:: DATA SUPPLIED

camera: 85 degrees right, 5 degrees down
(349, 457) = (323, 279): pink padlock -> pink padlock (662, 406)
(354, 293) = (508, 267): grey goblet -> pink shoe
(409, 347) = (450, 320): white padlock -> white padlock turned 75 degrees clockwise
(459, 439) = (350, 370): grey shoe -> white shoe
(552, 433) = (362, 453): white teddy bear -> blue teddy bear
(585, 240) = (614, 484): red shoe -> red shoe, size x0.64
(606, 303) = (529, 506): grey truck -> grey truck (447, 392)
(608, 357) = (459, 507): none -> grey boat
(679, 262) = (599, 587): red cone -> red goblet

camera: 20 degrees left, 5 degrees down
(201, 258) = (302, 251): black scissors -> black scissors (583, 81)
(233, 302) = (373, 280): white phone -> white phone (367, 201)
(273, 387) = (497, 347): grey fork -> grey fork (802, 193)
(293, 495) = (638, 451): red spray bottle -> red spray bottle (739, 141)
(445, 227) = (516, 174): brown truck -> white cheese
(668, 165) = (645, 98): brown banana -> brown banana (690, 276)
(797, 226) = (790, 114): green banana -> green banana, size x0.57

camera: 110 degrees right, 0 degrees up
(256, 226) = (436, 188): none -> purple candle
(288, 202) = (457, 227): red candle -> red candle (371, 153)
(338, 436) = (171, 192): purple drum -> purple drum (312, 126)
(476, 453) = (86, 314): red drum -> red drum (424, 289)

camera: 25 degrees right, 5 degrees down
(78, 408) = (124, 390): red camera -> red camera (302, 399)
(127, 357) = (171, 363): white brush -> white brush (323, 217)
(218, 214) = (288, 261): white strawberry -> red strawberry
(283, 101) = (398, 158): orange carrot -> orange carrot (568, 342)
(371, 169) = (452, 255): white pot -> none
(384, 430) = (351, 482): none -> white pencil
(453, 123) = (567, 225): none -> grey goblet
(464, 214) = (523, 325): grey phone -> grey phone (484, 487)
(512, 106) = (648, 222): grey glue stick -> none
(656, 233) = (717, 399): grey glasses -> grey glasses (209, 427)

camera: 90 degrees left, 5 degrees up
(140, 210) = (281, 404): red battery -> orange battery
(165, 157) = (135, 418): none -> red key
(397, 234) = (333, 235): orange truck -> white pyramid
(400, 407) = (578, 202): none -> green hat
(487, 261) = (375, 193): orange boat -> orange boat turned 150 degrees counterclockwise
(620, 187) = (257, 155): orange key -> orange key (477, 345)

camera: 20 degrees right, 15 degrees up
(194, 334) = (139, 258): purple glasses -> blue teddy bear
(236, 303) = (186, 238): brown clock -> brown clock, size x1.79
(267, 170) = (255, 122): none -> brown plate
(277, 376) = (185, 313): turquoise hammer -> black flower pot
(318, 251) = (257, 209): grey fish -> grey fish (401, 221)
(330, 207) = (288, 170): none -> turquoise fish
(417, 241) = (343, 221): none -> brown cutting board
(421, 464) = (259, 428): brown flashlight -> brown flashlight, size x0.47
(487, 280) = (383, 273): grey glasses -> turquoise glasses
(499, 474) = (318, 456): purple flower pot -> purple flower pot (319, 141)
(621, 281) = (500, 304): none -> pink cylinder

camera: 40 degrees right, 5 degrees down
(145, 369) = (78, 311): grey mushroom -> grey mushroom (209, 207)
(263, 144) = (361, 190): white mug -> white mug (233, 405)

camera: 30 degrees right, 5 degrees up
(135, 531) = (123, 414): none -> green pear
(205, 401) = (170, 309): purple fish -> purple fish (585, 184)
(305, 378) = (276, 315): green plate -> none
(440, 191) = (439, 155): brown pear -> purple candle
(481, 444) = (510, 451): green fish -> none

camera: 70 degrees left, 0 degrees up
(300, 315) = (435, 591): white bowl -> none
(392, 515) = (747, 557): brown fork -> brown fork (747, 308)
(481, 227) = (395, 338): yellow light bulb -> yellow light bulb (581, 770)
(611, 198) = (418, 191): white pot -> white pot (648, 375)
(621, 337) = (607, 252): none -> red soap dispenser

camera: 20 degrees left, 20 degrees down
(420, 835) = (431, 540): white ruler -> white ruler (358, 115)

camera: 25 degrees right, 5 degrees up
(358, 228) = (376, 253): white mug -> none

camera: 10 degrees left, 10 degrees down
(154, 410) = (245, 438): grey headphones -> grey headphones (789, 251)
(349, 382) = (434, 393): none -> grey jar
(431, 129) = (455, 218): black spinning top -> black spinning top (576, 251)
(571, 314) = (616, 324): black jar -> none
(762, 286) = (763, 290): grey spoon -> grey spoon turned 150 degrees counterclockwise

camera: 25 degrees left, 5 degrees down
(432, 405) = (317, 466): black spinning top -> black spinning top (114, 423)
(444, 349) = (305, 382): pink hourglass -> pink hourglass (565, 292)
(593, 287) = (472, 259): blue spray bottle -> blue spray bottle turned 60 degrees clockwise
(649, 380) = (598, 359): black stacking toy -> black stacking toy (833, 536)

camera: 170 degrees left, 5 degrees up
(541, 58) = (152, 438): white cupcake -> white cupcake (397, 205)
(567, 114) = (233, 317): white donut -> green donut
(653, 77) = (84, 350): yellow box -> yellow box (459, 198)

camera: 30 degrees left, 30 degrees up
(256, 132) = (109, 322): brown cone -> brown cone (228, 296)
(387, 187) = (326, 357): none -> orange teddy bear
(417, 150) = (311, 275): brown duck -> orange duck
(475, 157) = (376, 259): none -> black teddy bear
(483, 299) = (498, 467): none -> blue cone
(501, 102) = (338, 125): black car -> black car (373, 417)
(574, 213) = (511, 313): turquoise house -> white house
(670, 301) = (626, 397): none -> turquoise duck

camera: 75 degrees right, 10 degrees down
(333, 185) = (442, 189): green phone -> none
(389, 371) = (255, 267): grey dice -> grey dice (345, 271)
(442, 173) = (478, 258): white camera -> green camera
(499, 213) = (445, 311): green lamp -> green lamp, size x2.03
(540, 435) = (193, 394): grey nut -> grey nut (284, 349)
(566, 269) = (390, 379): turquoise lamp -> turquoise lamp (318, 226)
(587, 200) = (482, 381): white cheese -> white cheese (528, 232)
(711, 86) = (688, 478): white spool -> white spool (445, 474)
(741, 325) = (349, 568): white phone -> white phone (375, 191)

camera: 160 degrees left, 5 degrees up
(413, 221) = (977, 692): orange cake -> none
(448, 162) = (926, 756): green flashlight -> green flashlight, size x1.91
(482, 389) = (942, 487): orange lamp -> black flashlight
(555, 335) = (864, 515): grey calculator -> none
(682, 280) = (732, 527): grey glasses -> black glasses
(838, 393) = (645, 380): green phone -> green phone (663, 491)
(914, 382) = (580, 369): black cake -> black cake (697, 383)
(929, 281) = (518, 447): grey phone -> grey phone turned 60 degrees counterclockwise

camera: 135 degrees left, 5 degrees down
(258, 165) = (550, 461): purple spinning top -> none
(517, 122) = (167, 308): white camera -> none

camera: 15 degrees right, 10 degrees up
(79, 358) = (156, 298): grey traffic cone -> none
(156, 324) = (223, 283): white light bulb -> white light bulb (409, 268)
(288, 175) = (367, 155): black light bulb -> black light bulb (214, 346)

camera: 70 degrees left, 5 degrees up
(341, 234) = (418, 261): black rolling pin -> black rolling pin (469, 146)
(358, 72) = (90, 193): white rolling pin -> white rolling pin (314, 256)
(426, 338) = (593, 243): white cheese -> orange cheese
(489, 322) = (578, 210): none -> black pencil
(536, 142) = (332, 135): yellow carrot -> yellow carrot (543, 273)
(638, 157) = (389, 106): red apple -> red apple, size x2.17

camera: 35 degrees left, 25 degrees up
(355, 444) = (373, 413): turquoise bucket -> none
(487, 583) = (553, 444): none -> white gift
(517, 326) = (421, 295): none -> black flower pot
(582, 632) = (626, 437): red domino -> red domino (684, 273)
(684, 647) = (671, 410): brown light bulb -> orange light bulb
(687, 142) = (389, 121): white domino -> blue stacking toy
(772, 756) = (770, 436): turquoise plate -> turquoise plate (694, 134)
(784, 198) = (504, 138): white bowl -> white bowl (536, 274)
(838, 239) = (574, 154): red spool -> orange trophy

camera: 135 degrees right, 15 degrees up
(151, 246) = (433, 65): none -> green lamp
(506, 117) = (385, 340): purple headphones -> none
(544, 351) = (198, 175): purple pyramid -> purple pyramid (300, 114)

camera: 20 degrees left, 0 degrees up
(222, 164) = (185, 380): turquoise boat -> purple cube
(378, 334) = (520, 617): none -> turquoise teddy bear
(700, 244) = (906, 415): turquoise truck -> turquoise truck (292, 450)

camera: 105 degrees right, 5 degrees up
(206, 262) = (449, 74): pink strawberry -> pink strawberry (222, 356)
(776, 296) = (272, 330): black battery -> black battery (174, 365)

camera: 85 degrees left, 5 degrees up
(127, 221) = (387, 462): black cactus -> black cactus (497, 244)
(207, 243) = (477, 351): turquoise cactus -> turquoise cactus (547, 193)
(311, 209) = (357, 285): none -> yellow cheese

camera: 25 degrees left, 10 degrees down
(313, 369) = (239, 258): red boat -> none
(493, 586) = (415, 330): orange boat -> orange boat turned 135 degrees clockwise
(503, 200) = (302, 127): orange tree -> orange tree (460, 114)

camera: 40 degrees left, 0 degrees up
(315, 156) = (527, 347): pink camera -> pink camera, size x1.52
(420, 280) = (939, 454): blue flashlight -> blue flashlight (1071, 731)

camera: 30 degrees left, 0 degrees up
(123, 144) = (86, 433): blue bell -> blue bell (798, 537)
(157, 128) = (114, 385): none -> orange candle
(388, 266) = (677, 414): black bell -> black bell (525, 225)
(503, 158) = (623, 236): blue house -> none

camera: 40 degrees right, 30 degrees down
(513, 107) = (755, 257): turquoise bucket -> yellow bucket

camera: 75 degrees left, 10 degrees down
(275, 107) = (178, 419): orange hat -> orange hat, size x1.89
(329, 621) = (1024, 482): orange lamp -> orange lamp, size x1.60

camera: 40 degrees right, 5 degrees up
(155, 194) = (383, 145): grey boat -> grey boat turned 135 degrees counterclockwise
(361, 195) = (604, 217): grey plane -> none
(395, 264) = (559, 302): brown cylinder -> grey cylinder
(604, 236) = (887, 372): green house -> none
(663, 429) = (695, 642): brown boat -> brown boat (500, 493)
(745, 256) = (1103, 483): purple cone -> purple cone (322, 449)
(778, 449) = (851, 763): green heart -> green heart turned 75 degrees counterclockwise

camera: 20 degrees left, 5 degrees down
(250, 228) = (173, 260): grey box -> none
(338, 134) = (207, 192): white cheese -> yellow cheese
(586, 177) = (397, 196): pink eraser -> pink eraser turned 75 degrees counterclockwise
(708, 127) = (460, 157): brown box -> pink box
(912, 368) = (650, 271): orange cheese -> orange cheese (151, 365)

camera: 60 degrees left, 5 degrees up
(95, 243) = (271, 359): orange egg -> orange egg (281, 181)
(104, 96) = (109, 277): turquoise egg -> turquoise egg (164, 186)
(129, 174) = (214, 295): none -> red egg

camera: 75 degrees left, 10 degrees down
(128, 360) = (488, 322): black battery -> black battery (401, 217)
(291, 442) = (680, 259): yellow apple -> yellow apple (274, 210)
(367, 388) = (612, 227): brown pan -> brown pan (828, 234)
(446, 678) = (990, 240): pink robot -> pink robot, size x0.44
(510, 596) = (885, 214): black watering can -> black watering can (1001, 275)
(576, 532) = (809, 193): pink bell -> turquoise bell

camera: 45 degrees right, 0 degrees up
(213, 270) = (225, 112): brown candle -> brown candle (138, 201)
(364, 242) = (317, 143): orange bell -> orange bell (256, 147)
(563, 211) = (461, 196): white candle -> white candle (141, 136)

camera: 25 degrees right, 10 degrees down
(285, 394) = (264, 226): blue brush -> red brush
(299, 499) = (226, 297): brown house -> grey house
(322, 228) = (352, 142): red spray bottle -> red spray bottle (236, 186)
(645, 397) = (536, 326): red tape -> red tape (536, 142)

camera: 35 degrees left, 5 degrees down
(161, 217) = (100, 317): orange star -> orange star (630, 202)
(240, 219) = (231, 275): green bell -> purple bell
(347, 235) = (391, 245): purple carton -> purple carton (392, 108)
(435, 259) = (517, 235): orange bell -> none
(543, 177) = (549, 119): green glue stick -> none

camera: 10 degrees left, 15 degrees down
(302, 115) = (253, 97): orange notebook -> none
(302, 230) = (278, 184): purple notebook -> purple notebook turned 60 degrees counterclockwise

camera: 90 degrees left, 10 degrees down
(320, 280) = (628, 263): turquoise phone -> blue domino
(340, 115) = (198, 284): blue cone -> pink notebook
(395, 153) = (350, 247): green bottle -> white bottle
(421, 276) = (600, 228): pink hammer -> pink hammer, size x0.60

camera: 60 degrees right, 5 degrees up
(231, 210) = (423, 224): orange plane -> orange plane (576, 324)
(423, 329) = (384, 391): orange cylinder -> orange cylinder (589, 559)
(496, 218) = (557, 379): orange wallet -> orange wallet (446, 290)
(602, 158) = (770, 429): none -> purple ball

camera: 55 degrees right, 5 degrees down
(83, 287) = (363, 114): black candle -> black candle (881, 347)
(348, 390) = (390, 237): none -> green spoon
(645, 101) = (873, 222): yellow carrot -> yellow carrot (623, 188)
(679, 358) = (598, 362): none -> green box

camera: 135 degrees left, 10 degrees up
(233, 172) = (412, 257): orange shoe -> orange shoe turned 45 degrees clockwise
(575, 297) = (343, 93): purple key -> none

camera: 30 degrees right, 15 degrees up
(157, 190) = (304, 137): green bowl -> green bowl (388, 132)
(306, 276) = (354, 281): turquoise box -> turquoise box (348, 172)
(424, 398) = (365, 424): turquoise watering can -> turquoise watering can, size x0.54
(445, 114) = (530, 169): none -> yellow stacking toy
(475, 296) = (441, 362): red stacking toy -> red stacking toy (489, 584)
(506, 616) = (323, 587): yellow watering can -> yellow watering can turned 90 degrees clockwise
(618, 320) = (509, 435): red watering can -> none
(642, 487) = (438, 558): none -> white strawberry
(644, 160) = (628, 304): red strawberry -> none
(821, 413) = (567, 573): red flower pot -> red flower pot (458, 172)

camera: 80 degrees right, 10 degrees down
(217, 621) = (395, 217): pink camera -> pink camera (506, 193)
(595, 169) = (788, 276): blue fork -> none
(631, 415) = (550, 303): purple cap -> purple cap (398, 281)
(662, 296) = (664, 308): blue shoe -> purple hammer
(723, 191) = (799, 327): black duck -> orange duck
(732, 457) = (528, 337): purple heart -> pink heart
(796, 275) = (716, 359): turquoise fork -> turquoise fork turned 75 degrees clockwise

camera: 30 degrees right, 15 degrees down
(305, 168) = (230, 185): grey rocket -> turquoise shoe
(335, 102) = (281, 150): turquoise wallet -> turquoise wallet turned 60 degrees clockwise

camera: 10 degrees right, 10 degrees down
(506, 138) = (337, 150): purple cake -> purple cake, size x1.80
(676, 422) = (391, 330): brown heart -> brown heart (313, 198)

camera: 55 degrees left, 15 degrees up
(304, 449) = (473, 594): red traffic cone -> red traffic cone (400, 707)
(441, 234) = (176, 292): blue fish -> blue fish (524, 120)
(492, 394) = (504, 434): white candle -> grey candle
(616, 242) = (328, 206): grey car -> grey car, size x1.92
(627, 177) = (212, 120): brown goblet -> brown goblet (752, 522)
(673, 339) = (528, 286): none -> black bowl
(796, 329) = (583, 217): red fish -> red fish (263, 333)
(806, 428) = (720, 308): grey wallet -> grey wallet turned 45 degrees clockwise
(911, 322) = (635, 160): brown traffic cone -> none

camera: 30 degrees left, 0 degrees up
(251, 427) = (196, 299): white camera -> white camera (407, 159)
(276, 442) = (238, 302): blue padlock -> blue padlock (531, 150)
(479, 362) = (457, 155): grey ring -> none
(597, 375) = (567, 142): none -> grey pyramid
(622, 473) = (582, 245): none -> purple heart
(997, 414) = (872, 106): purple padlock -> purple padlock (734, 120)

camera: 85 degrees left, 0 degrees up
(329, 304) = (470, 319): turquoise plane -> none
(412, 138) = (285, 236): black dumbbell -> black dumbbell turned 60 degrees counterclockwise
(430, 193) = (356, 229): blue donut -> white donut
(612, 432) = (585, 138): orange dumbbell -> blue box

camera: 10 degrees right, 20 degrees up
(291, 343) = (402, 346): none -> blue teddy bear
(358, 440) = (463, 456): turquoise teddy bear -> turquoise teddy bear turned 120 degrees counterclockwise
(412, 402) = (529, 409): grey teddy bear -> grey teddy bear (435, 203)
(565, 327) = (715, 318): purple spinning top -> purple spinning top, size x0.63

::::

→ **TASK DIRECTIONS**
From the records above, report the number of lines that hold the string "lamp" and add nothing.

→ **TASK RESULT**
5